What needs to be done >> Filter the entries for the word "plus". Copy each line that has it.

Entries supplied >>

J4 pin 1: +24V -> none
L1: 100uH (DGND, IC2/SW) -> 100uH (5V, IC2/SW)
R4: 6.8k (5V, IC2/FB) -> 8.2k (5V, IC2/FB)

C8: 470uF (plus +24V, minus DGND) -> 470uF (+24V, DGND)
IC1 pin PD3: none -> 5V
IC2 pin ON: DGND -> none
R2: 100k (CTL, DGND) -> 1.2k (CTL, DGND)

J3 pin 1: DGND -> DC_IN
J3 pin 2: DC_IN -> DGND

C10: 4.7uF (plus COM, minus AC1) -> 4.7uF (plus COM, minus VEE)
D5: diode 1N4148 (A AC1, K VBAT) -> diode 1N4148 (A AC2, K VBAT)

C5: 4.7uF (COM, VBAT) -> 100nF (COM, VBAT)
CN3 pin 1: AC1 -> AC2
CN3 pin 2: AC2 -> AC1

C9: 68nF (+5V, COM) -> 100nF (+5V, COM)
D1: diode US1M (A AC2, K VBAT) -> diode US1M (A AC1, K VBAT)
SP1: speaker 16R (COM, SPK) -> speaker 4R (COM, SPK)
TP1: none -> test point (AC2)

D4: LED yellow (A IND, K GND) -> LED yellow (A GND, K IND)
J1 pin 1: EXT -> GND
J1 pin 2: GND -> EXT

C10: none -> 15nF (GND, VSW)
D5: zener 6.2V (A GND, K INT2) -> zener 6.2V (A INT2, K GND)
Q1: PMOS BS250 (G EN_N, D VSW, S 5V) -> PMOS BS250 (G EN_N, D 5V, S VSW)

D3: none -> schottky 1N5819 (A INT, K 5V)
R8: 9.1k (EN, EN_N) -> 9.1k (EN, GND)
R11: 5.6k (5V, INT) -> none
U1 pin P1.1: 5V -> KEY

Reply >>
C8: 470uF (plus +24V, minus DGND) -> 470uF (+24V, DGND)
C10: 4.7uF (plus COM, minus AC1) -> 4.7uF (plus COM, minus VEE)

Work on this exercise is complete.